What you need to do ->
Exactly the lines below, starting with the one containing "none -> yellow brick K5:K6 level 1" and going on through the one containing "none -> red brick J1:L1 level 1", must be reproduced, both ends included, and no pictures with them.

Supplied data ->
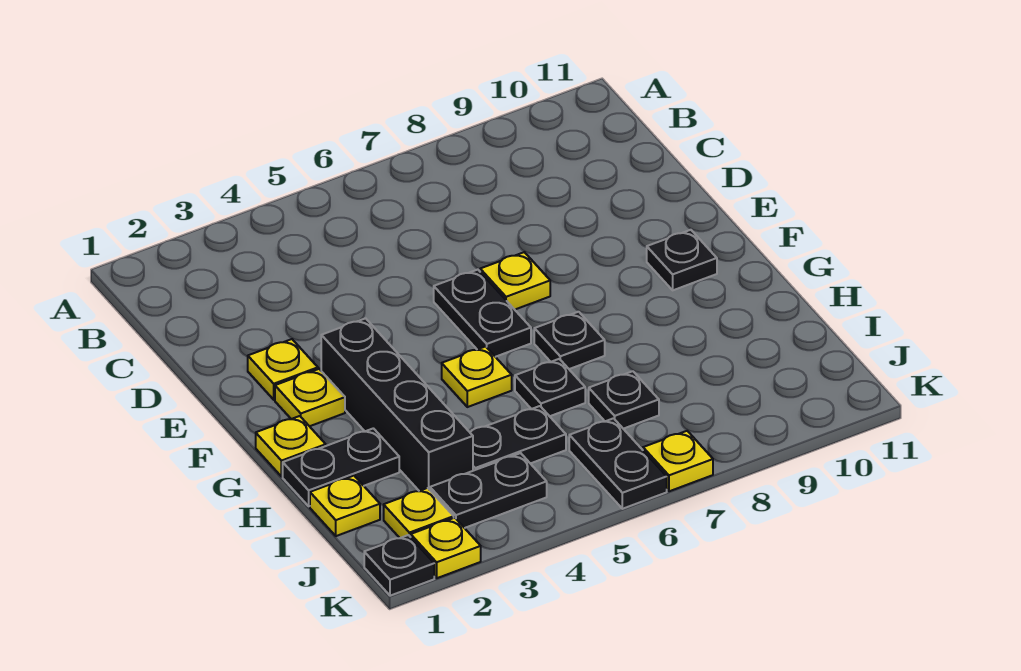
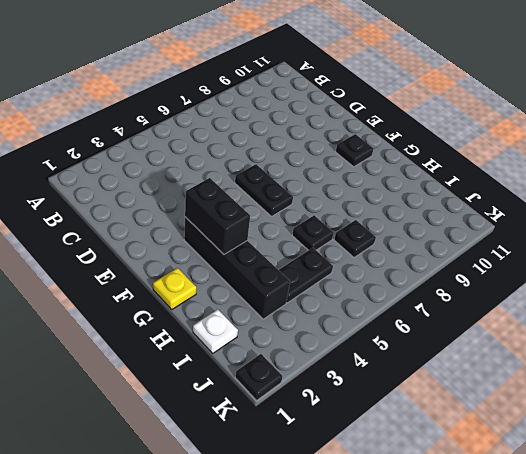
black brick F3:G3 level 2 -> none
white plate I1 level 1 -> yellow plate I1 level 1
none -> yellow plate E2 level 1
none -> yellow plate E7 level 1
none -> yellow plate F2 level 1

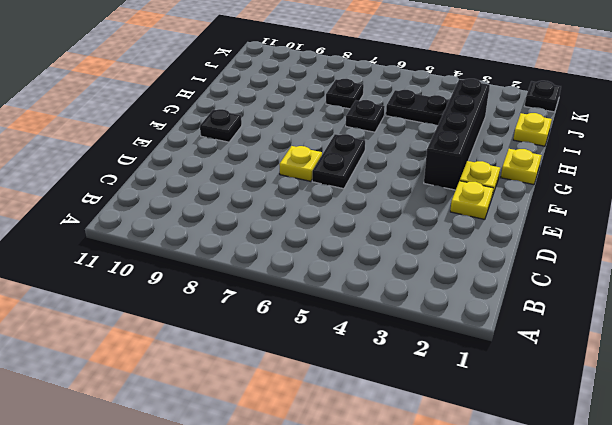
none -> yellow plate G5 level 1
none -> black plate G7 level 1
none -> black plate H1:H2 level 1

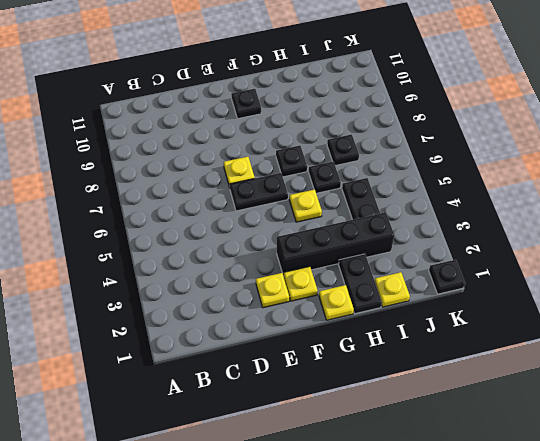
none -> yellow plate J2 level 1
none -> black plate J3:J4 level 1
none -> black plate J6:K6 level 1

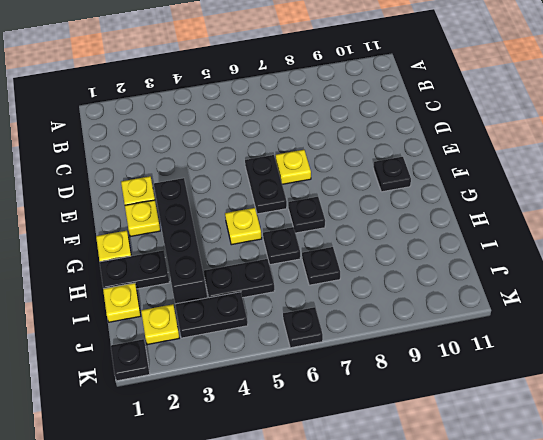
black plate K6 level 1 -> black plate J6:K6 level 1
none -> yellow plate K2 level 1
none -> yellow plate K7 level 1

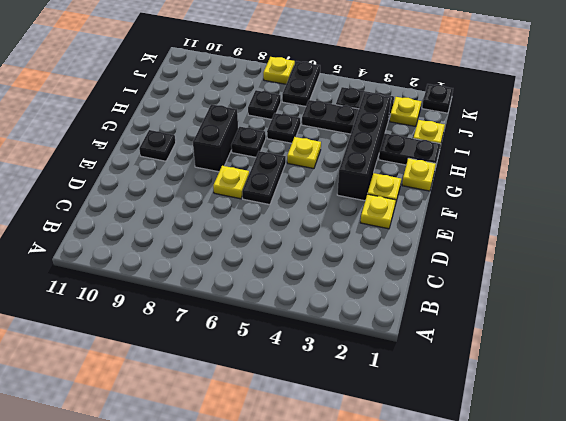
black brick F8:G8 level 1 -> none
none -> yellow plate K2 level 1

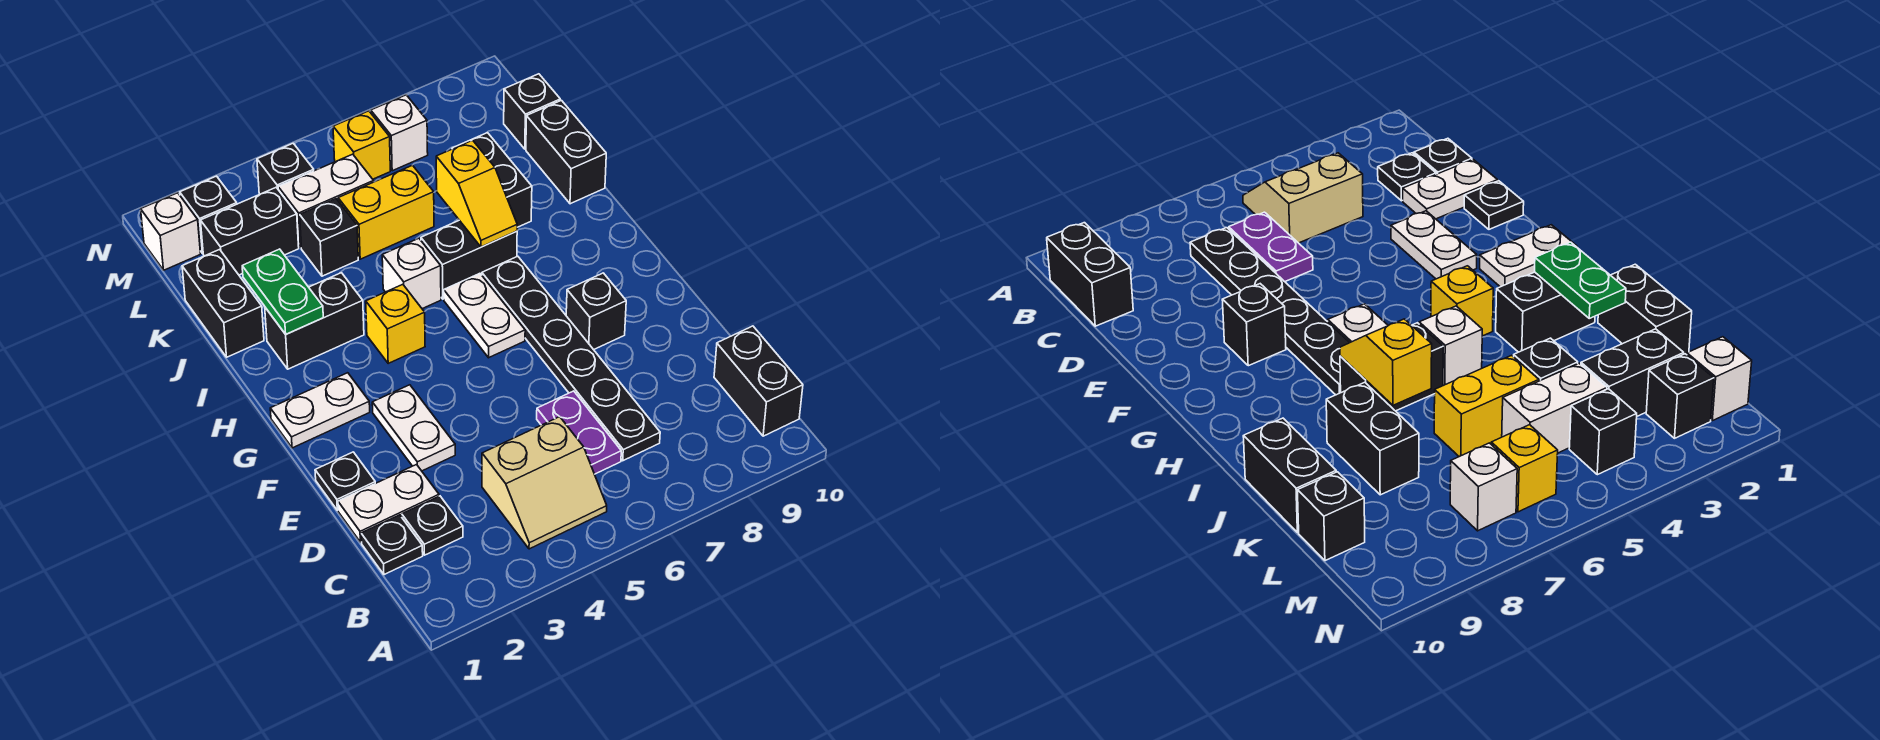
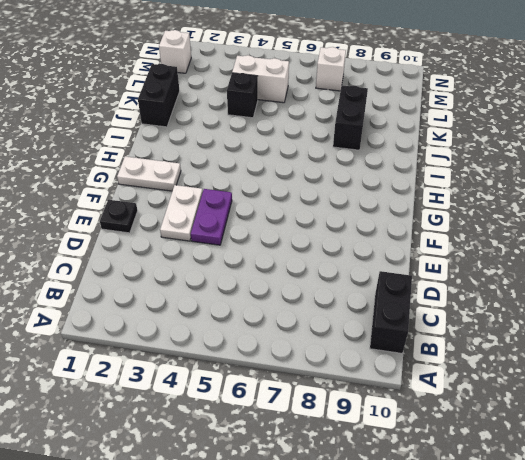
purple plate E4:F4 level 1 -> purple plate C6:D6 level 1
none -> tan slope B4:C5 level 1 top C
none -> black plate C1 level 1
none -> black plate C2 level 1
none -> black plate C7:H7 level 1

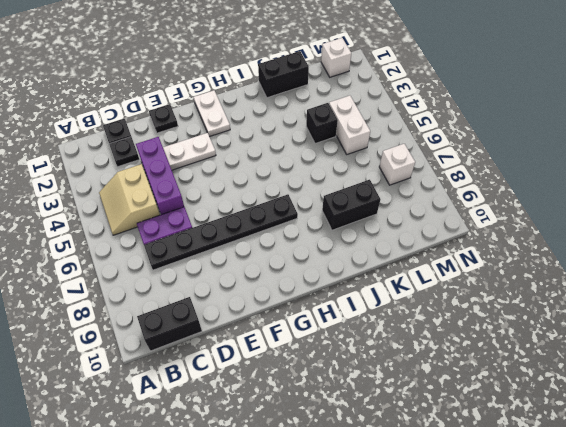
purple brick D3:D5 level 1 -> none
none -> white plate D1:D2 level 1
none -> black brick F8 level 1
none -> white plate G6:H6 level 1
none -> yellow brick H4 level 1

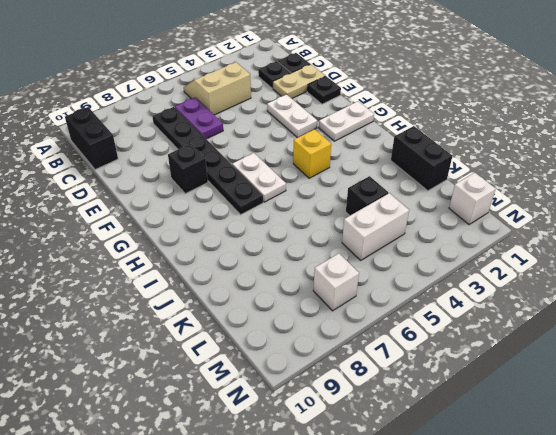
tan plate D1:D2 level 1 -> white plate D1:D2 level 1
none -> black brick I2:I3 level 1
none -> white brick I5 level 1
none -> black brick I6:I7 level 1
none -> black brick J8:K8 level 1

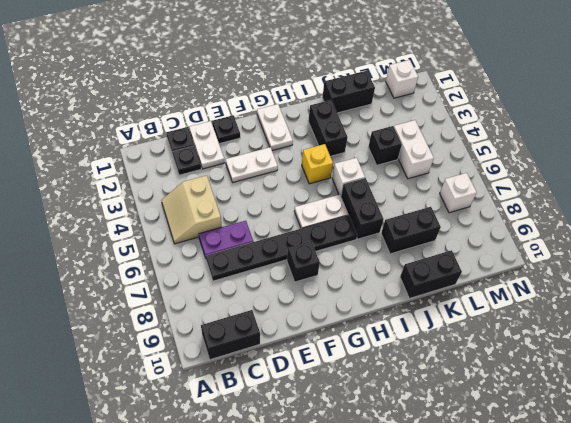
none -> yellow brick K5:K6 level 1
none -> black brick L2:L3 level 1
none -> black brick L10 level 1
none -> black brick M2 level 1

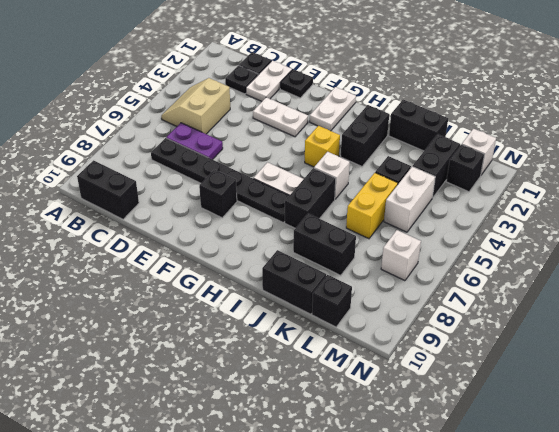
none -> black brick M4 level 1
none -> yellow brick M6 level 1
none -> green plate I2:J2 level 2
none -> yellow slope I7:J7 level 2 top J

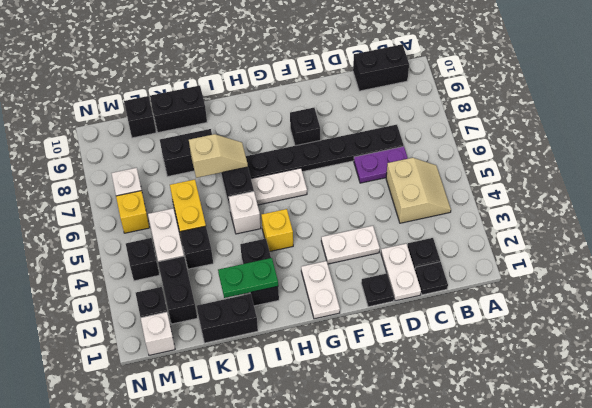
tan slope I7:J7 level 2 top J -> yellow slope I7:J7 level 2 top J

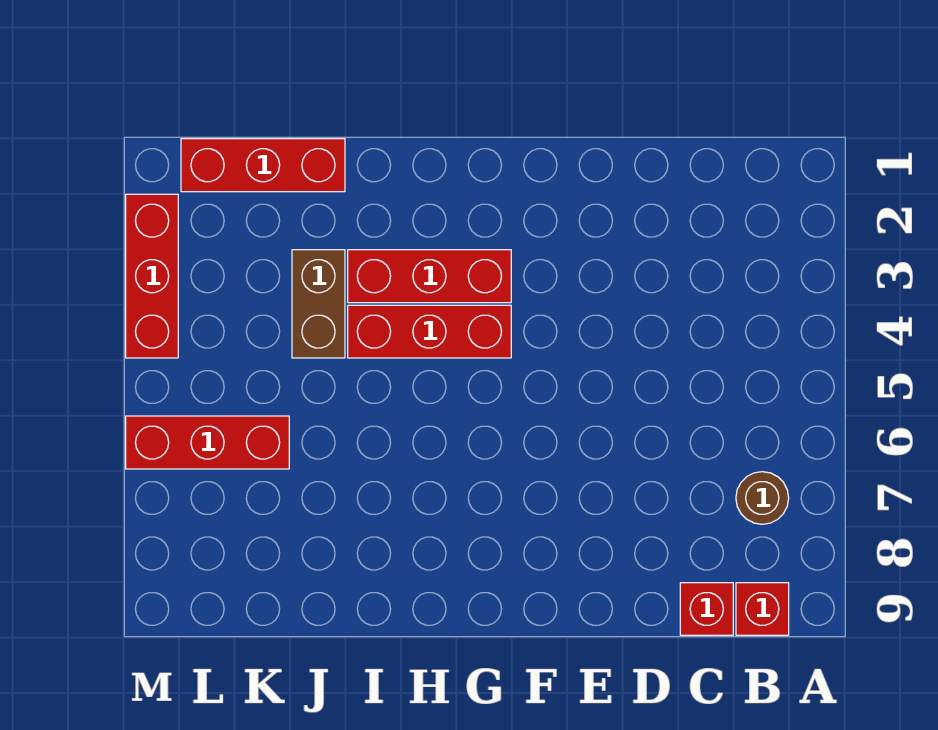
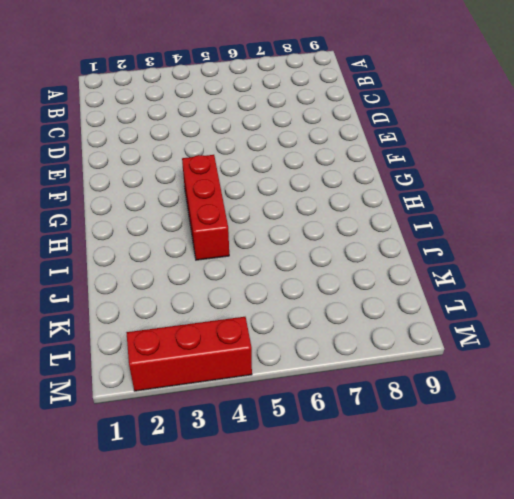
none -> brown round brick B7 level 1
none -> red brick B9 level 1

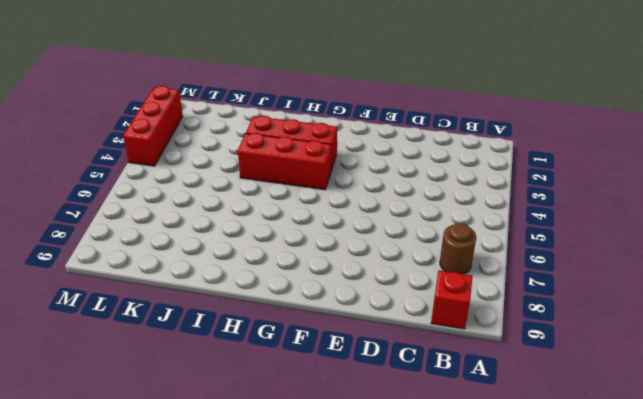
none -> red brick C9 level 1
none -> red brick J1:L1 level 1

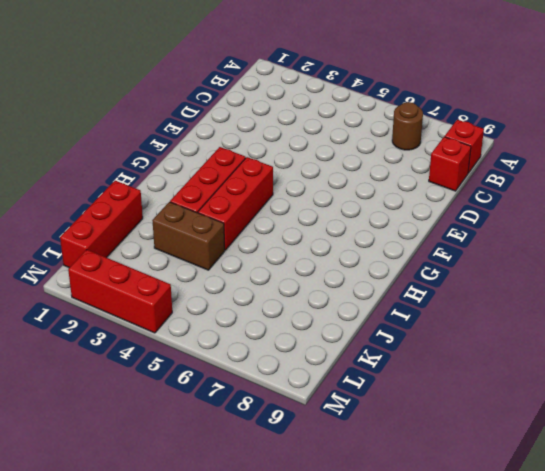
none -> red brick K6:M6 level 1

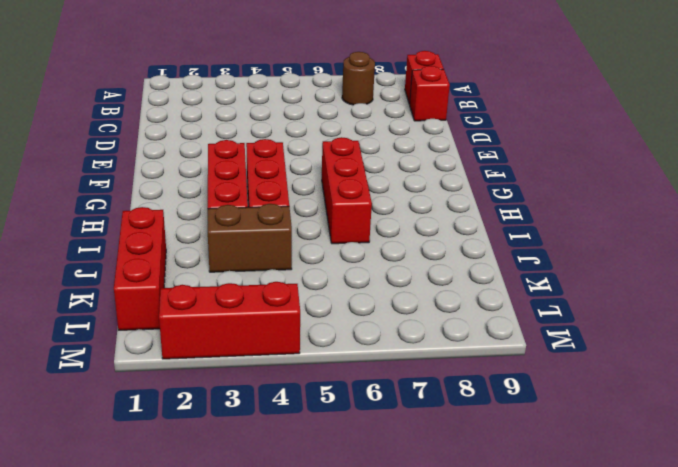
red brick G6:I6 level 1 -> red brick K6:M6 level 1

Exercise output ->
none -> yellow brick K5:K6 level 1
none -> black brick L2:L3 level 1
none -> black brick L10 level 1
none -> black brick M2 level 1

none -> black brick M4 level 1
none -> yellow brick M6 level 1
none -> green plate I2:J2 level 2
none -> yellow slope I7:J7 level 2 top J

tan slope I7:J7 level 2 top J -> yellow slope I7:J7 level 2 top J

none -> brown round brick B7 level 1
none -> red brick B9 level 1

none -> red brick C9 level 1
none -> red brick J1:L1 level 1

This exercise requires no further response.